▸ Data for the task:
━━━━━━━━━━

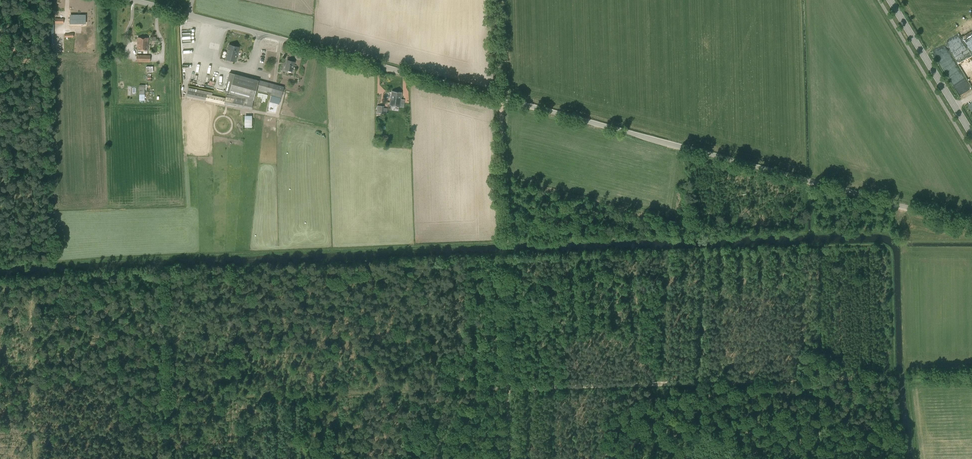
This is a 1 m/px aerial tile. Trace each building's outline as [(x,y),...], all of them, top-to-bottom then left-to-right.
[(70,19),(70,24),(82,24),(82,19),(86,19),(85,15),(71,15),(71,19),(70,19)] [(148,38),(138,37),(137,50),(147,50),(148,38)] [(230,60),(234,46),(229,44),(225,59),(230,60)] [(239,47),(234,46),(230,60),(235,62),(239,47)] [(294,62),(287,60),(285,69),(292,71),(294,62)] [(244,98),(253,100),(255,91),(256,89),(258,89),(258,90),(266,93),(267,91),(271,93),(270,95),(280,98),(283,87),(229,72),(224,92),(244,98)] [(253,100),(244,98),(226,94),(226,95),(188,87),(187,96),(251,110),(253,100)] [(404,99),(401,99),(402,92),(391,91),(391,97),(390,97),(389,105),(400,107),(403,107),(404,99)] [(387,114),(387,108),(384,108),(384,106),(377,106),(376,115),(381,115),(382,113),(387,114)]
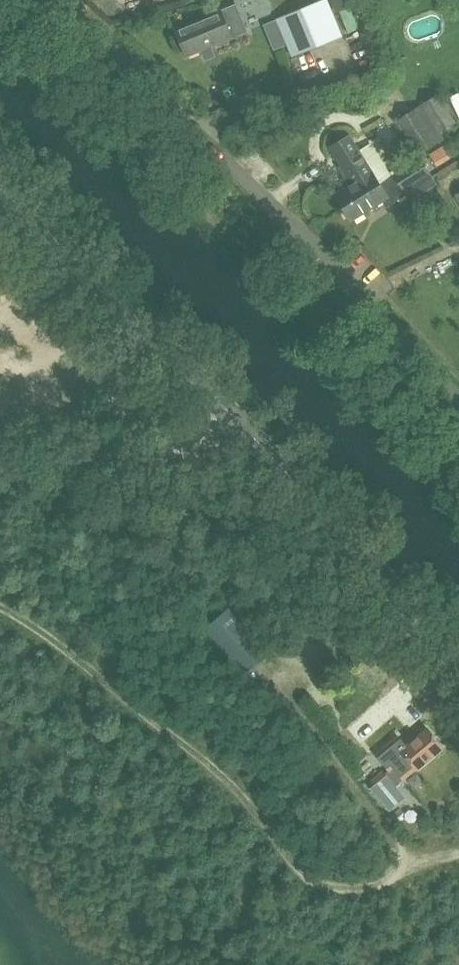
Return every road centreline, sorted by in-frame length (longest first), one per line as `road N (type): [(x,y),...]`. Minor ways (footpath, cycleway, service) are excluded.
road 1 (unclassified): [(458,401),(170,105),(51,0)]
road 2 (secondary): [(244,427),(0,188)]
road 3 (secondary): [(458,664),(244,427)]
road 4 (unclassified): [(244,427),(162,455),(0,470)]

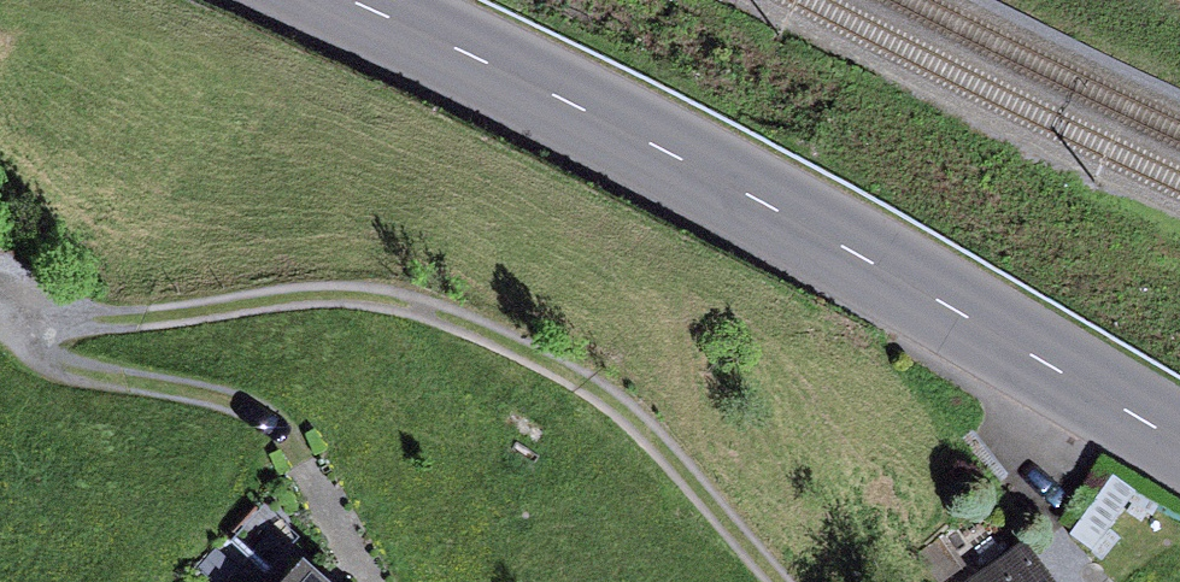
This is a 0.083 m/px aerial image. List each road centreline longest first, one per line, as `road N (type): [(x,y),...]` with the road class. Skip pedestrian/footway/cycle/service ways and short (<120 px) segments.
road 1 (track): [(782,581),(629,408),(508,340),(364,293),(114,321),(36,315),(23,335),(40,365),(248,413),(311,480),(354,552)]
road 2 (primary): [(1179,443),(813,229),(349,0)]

━━━━━━━━━━

▸ Task brief: Repeat the data exactly as written, but without the pictures.

▸ Solution to the exercise:
This is a 1 m/px aerial tile. Trace each building's outline as [(x,y),...], all of them, top-to-bottom then left-to-right.
[(70,19),(70,24),(82,24),(82,19),(86,19),(85,15),(71,15),(71,19),(70,19)] [(148,38),(138,37),(137,50),(147,50),(148,38)] [(230,60),(234,46),(229,44),(225,59),(230,60)] [(239,47),(234,46),(230,60),(235,62),(239,47)] [(294,62),(287,60),(285,69),(292,71),(294,62)] [(244,98),(253,100),(255,91),(256,89),(258,89),(258,90),(266,93),(267,91),(271,93),(270,95),(280,98),(283,87),(229,72),(224,92),(244,98)] [(253,100),(244,98),(226,94),(226,95),(188,87),(187,96),(251,110),(253,100)] [(404,99),(401,99),(402,92),(391,91),(391,97),(390,97),(389,105),(400,107),(403,107),(404,99)] [(387,114),(387,108),(384,108),(384,106),(377,106),(376,115),(381,115),(382,113),(387,114)]
Return every road centreline, sorted by in-frame length (longest first), one per line as `road N (type): [(x,y),...]`. Minor ways (footpath, cycleway, service) are excluded.
road 1 (unclassified): [(458,401),(170,105),(51,0)]
road 2 (secondary): [(244,427),(0,188)]
road 3 (secondary): [(458,664),(244,427)]
road 4 (unclassified): [(244,427),(162,455),(0,470)]

This is a 0.083 m/px aerial image. List each road centreline longest first, one per line, as `road N (type): [(x,y),...]` with the road class. Skip pedestrian/footway/cycle/service ways and short (<120 px) segments.
road 1 (track): [(782,581),(629,408),(508,340),(364,293),(114,321),(36,315),(23,335),(40,365),(248,413),(311,480),(354,552)]
road 2 (primary): [(1179,443),(813,229),(349,0)]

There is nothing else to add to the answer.